(Before-and-after change records)
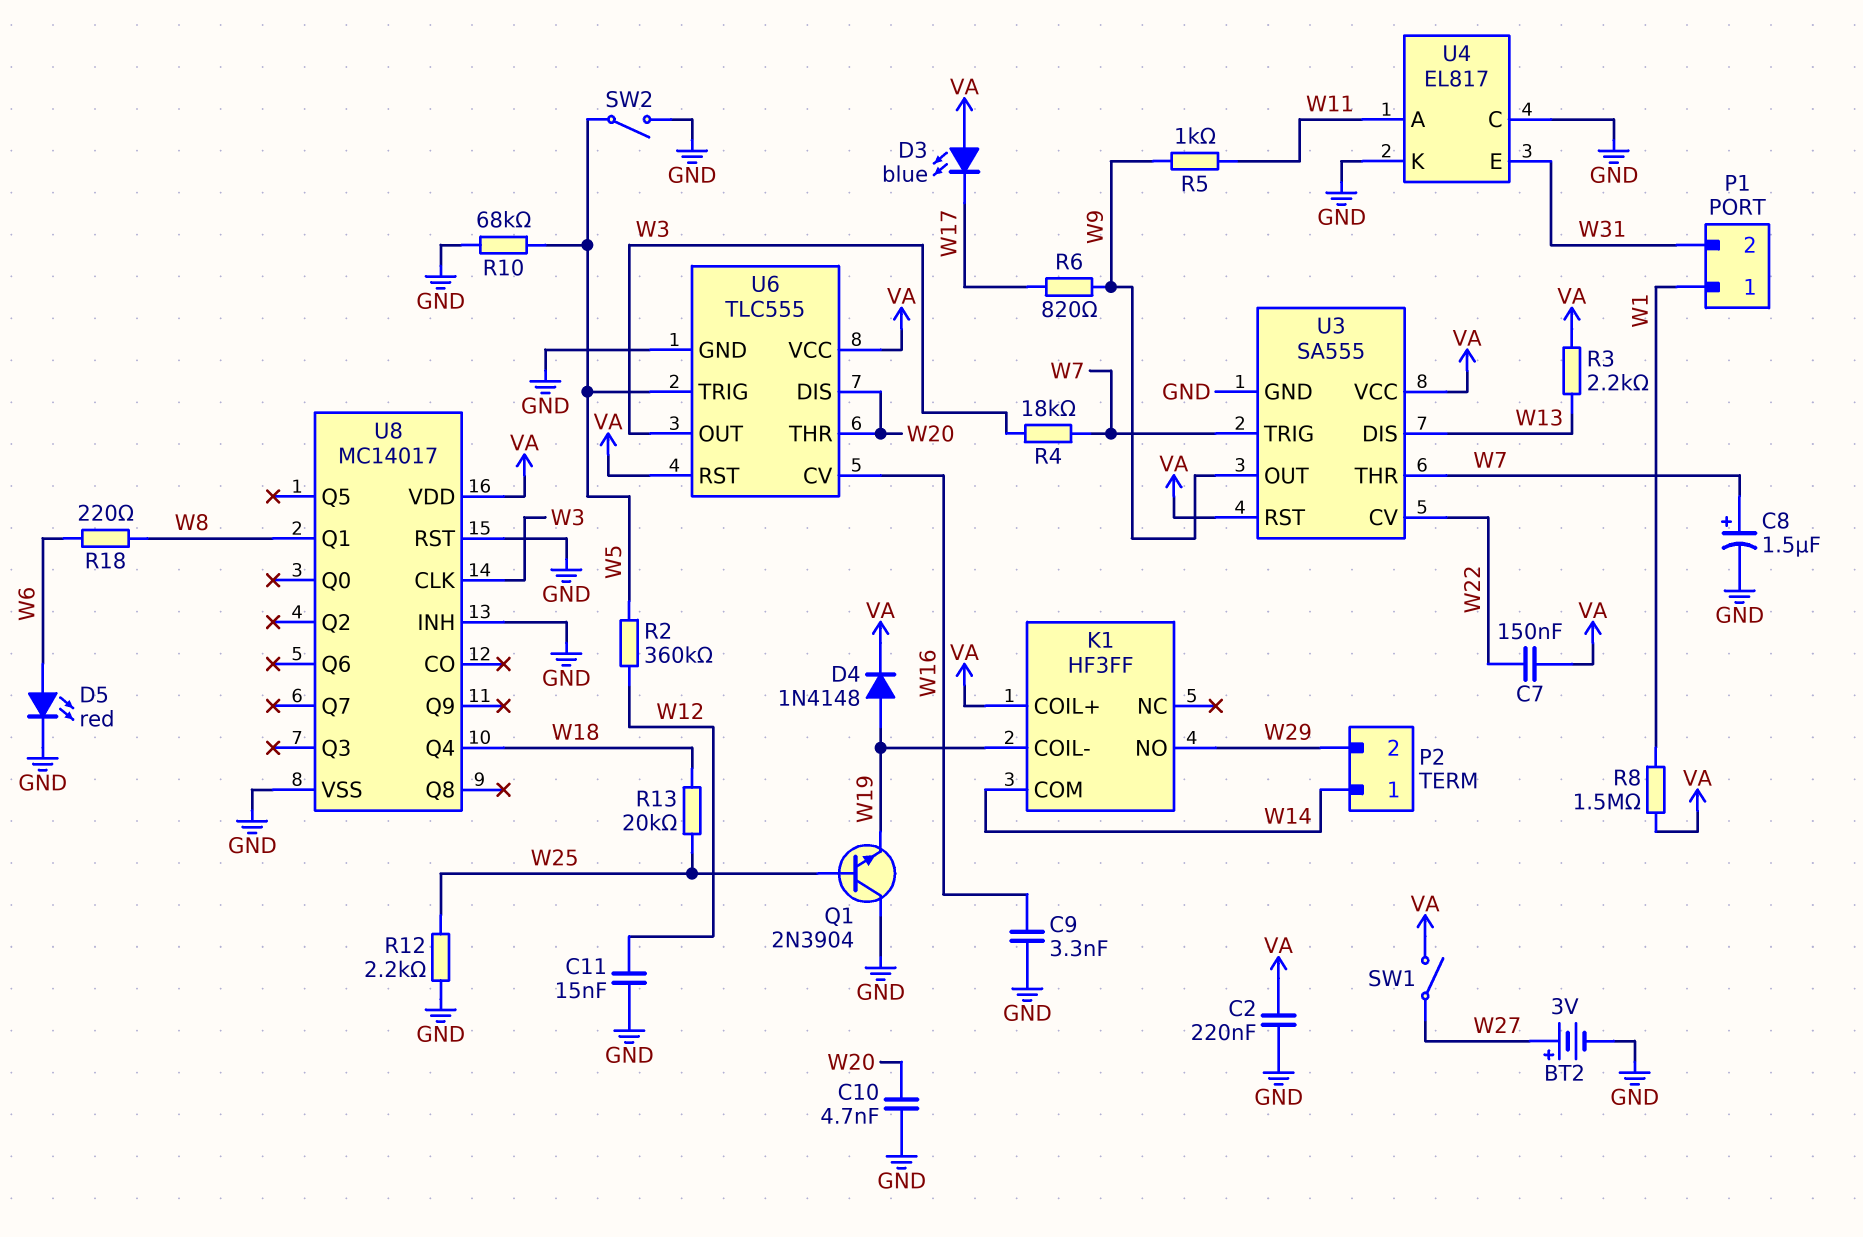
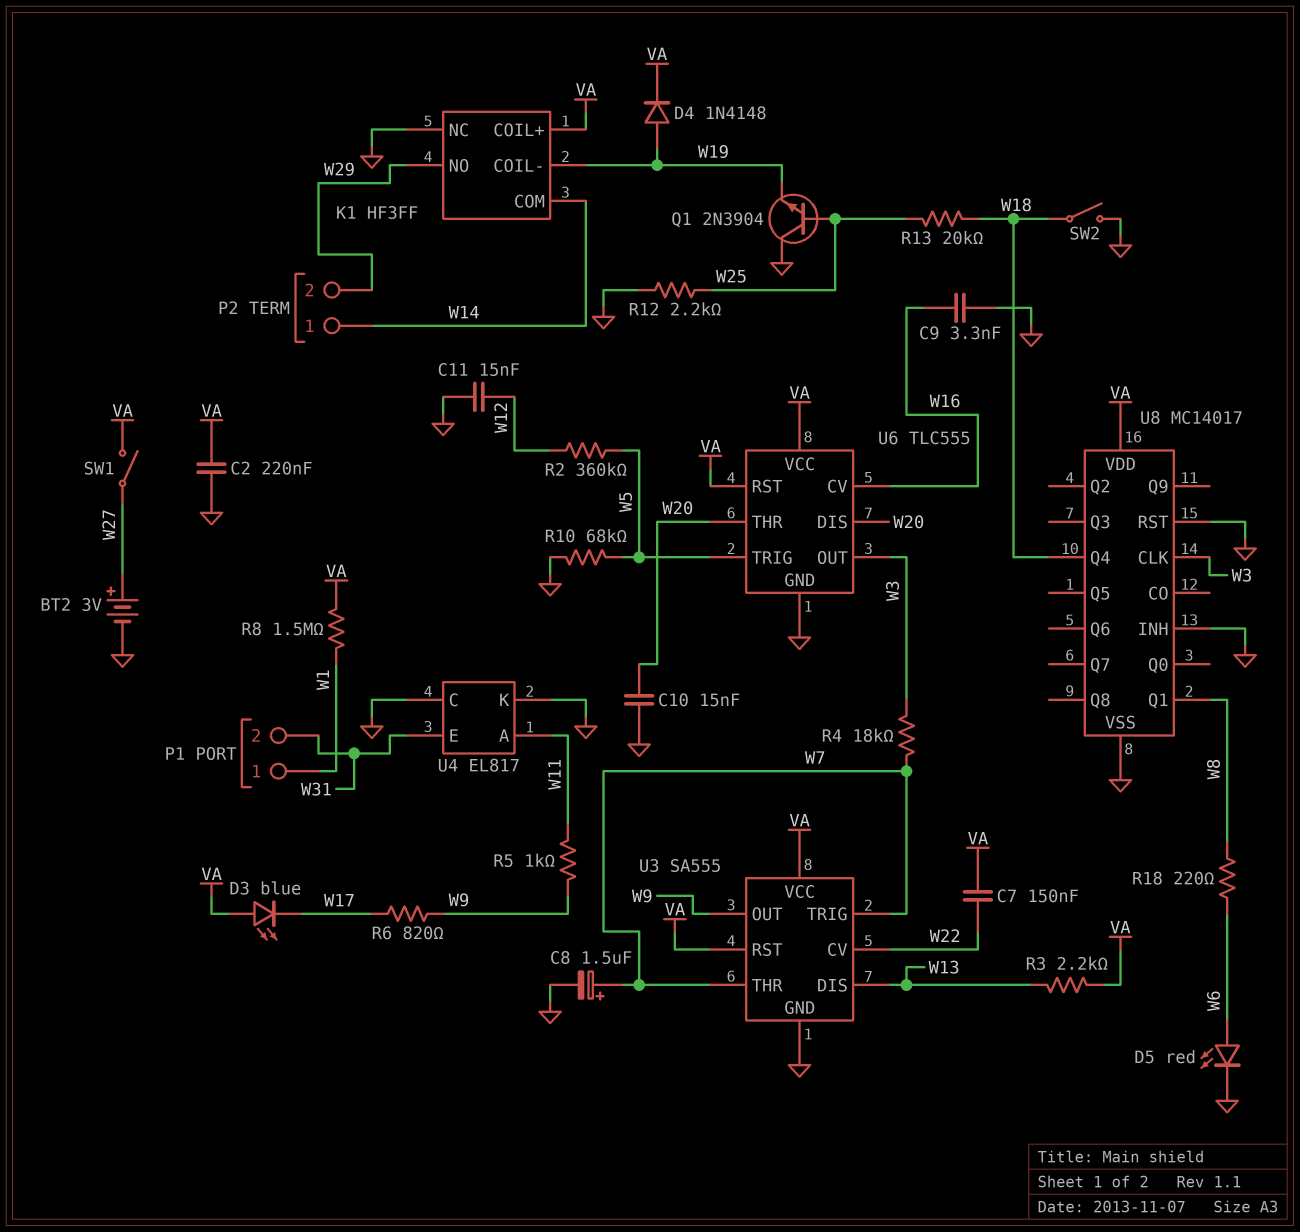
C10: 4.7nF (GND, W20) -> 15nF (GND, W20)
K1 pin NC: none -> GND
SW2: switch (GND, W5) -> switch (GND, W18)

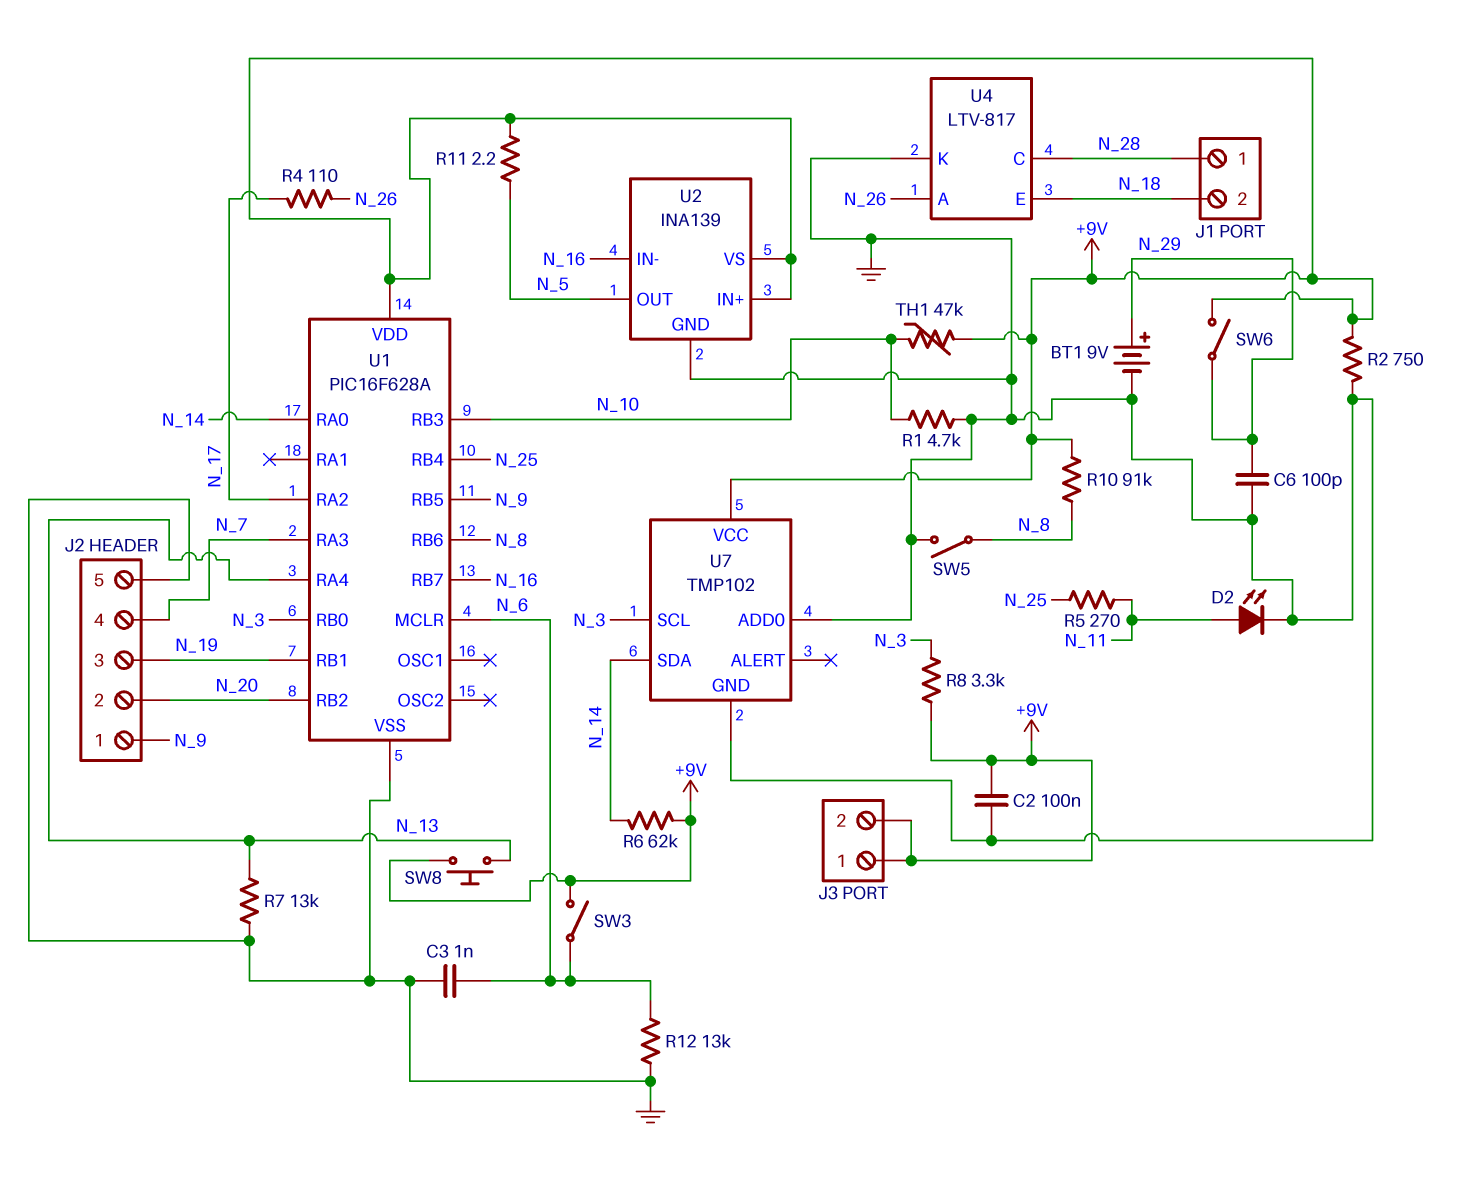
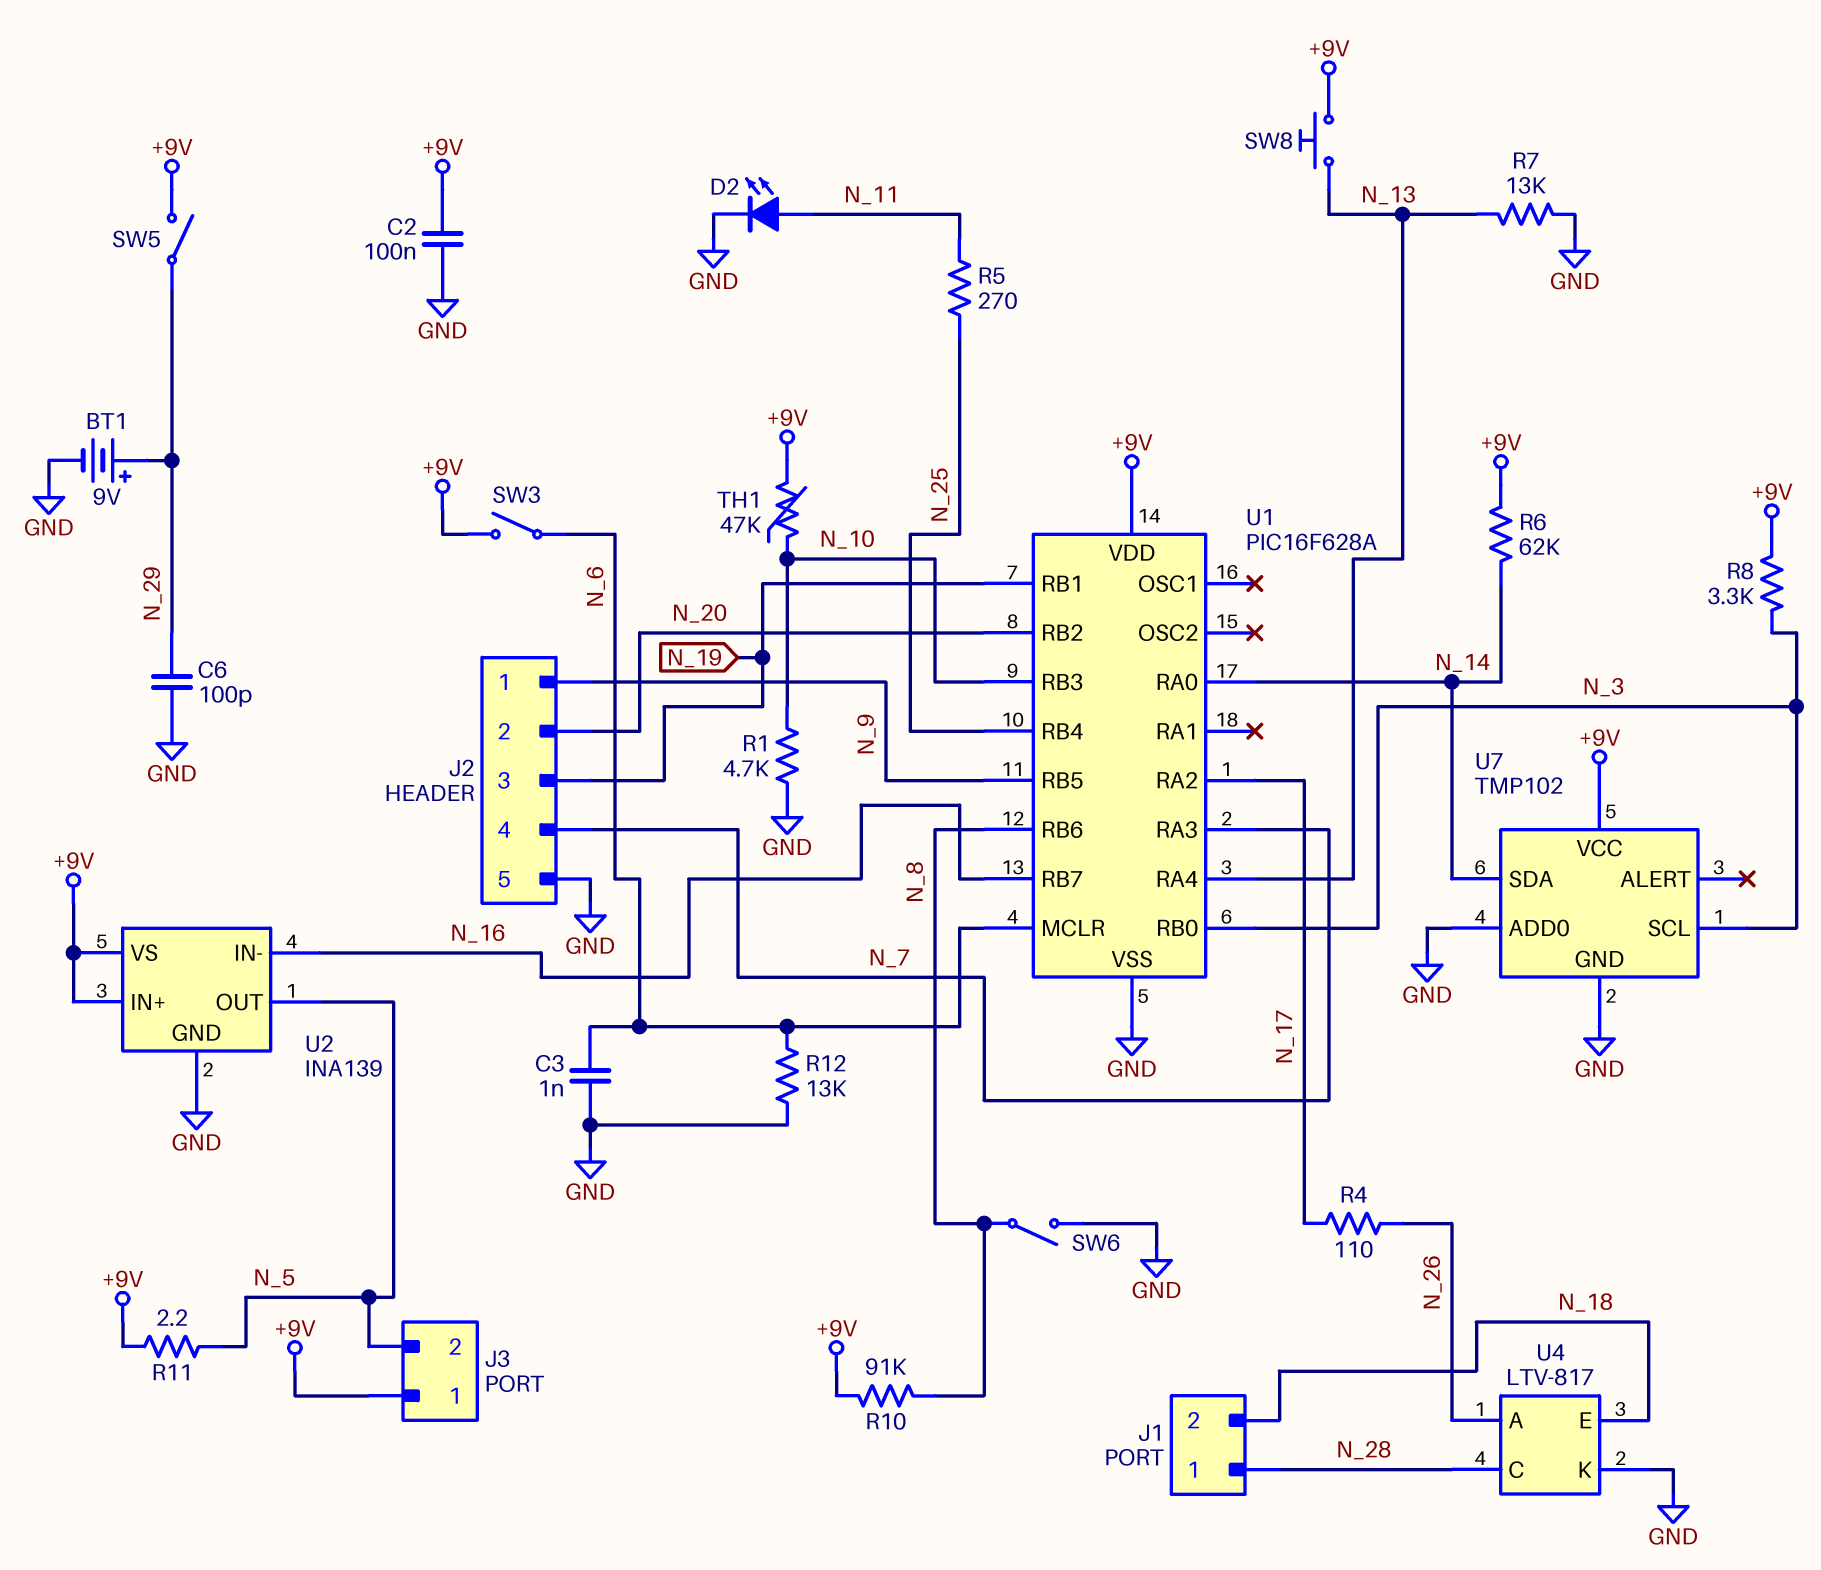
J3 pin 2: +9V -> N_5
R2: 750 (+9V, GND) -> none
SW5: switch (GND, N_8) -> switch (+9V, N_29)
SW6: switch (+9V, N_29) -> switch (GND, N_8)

◆ REQUIREMENT: Output each record verbatim, but skip anything that is a picture.

◆ RESPONSE BELOW:
C10: 4.7nF (GND, W20) -> 15nF (GND, W20)
K1 pin NC: none -> GND
SW2: switch (GND, W5) -> switch (GND, W18)

J3 pin 2: +9V -> N_5
R2: 750 (+9V, GND) -> none
SW5: switch (GND, N_8) -> switch (+9V, N_29)
SW6: switch (+9V, N_29) -> switch (GND, N_8)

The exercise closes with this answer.